Copy all lines below exactly as written. Leave pictures out.
[Source material Boundary: Start]
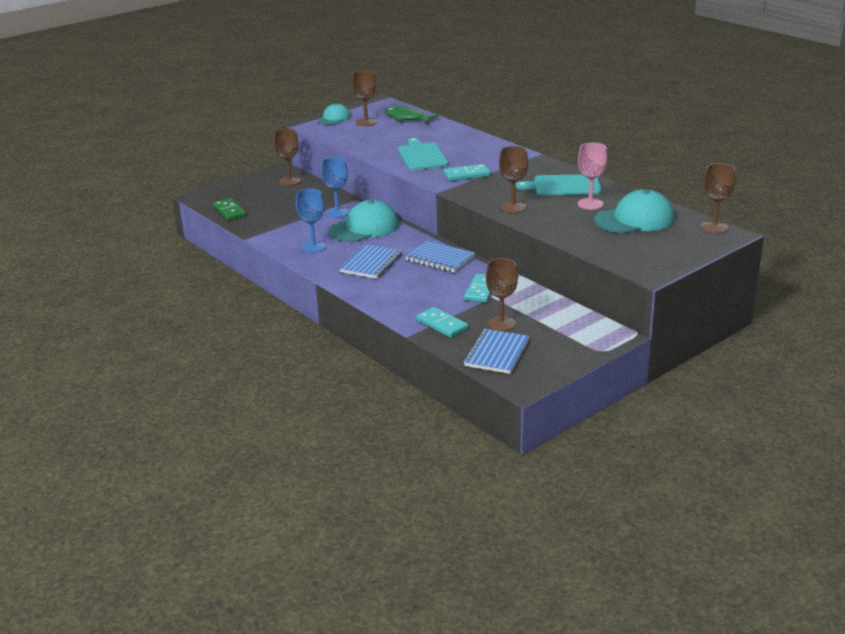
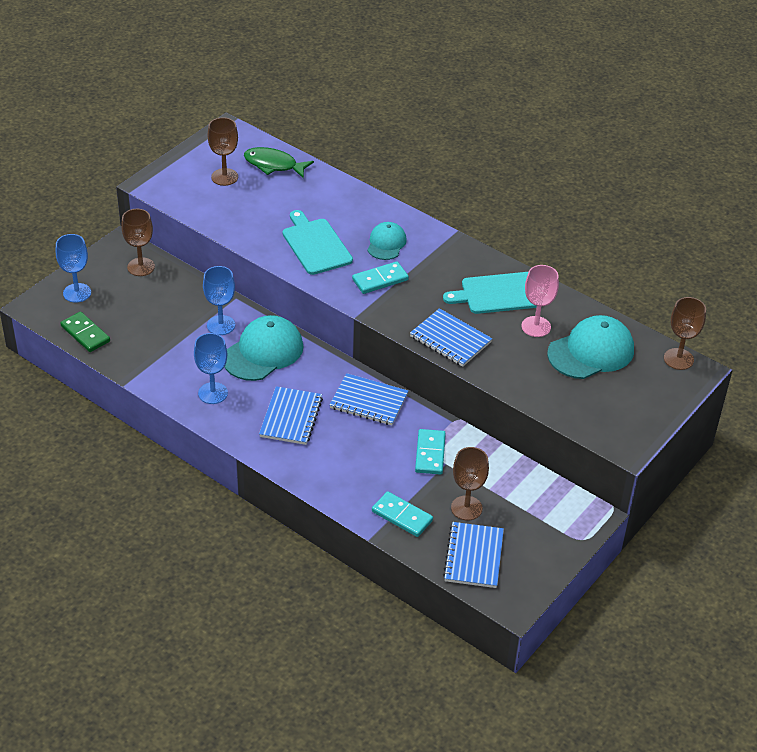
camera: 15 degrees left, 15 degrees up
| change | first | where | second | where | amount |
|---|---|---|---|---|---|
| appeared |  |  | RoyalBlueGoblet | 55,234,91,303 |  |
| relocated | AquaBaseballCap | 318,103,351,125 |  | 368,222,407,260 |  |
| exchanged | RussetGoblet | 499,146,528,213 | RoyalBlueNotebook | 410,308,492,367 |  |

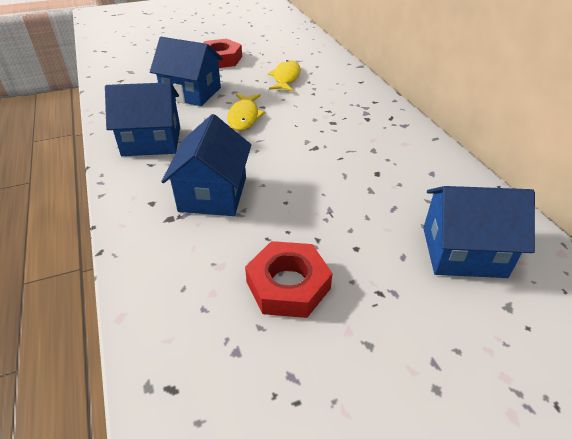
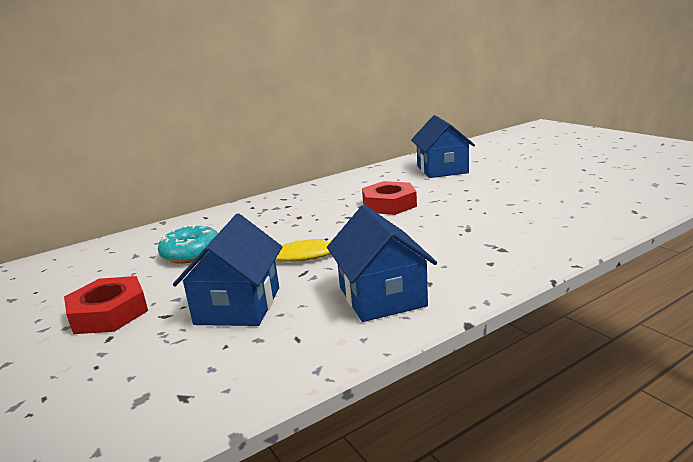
camera: 100 degrees left, 20 degrees down
| change | first | where | second | where | amount |
|---|---|---|---|---|---|
| exchanged | GoldenFish | 268,60,301,92 | AquaGlazedDonut | 158,225,218,264 |  |
| relocated | ScarletNut | 245,241,332,318 |  | 362,181,417,215 |  |
| missing | RoyalBlueToyHouse | 161,114,251,216 |  |  |  |

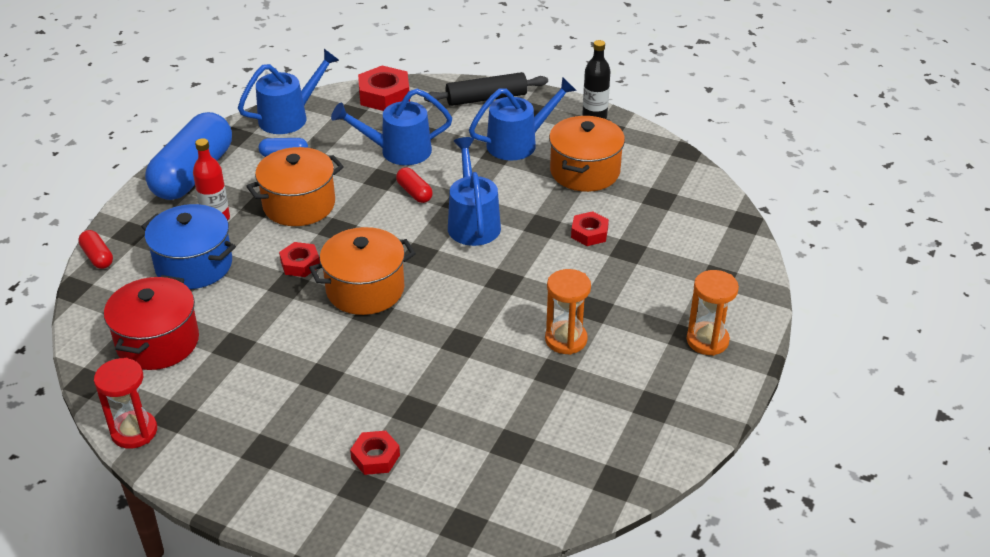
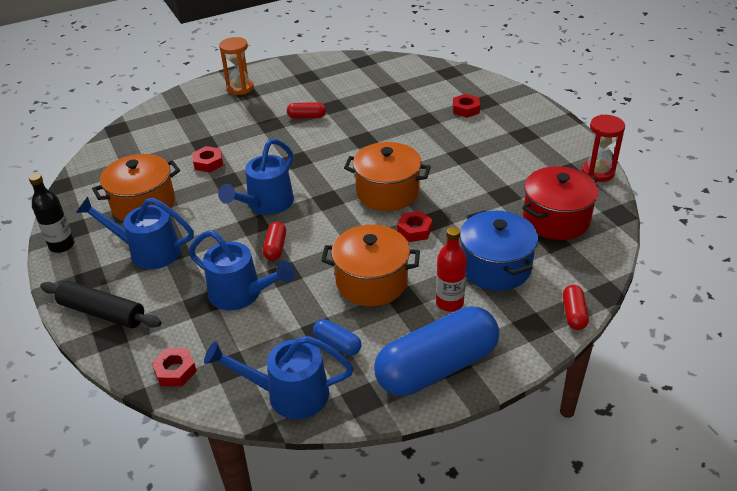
camera: 140 degrees left, 0 degrees up
| change | first | where | second | where | amount |
|---|---|---|---|---|---|
| size | ScarletNut | 358,66,410,111 |  | 151,348,197,386 | x0.62 |
| exchanged | OrangeColouredHourglass | 545,269,591,355 | ScarletPill | 287,102,326,119 |  |

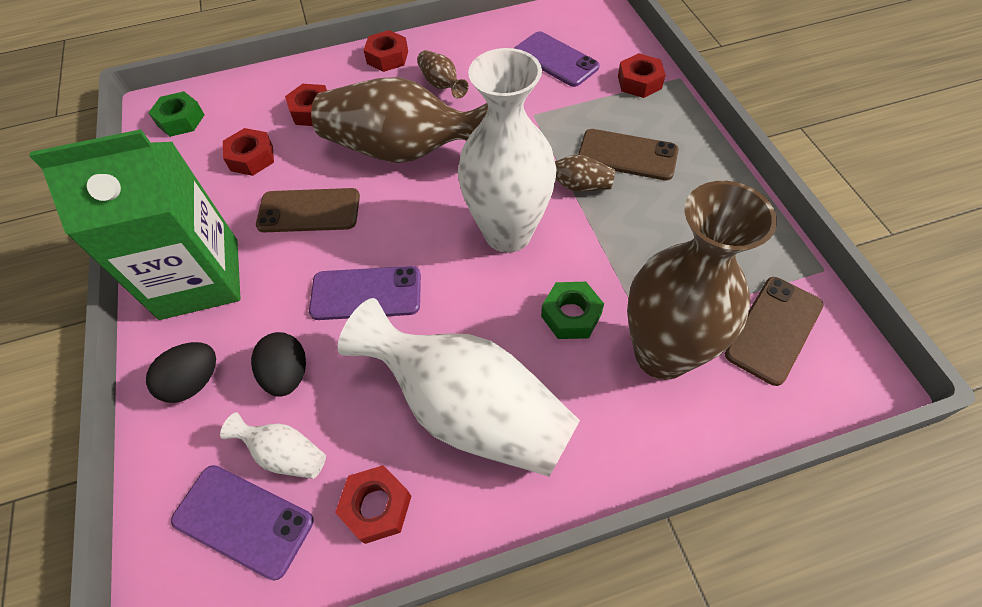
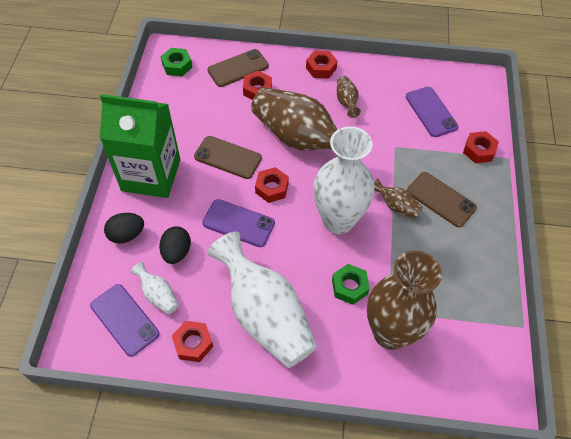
camera: 20 degrees right, 0 degrees up
| change | first | where | second | where | amount |
|---|---|---|---|---|---|
| relocated | RussetPhone | 725,277,823,386 |  | 207,49,269,87 |  |
| relocated | ScarletNut | 223,128,274,176 |  | 255,167,289,203 |  |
[Source material Boundary: End]
__Answer to the problem__.
camera: 15 degrees left, 15 degrees up
| change | first | where | second | where | amount |
|---|---|---|---|---|---|
| appeared |  |  | RoyalBlueGoblet | 55,234,91,303 |  |
| relocated | AquaBaseballCap | 318,103,351,125 |  | 368,222,407,260 |  |
| exchanged | RussetGoblet | 499,146,528,213 | RoyalBlueNotebook | 410,308,492,367 |  |

camera: 100 degrees left, 20 degrees down
| change | first | where | second | where | amount |
|---|---|---|---|---|---|
| exchanged | GoldenFish | 268,60,301,92 | AquaGlazedDonut | 158,225,218,264 |  |
| relocated | ScarletNut | 245,241,332,318 |  | 362,181,417,215 |  |
| missing | RoyalBlueToyHouse | 161,114,251,216 |  |  |  |

camera: 140 degrees left, 0 degrees up
| change | first | where | second | where | amount |
|---|---|---|---|---|---|
| size | ScarletNut | 358,66,410,111 |  | 151,348,197,386 | x0.62 |
| exchanged | OrangeColouredHourglass | 545,269,591,355 | ScarletPill | 287,102,326,119 |  |

camera: 20 degrees right, 0 degrees up
| change | first | where | second | where | amount |
|---|---|---|---|---|---|
| relocated | RussetPhone | 725,277,823,386 |  | 207,49,269,87 |  |
| relocated | ScarletNut | 223,128,274,176 |  | 255,167,289,203 |  |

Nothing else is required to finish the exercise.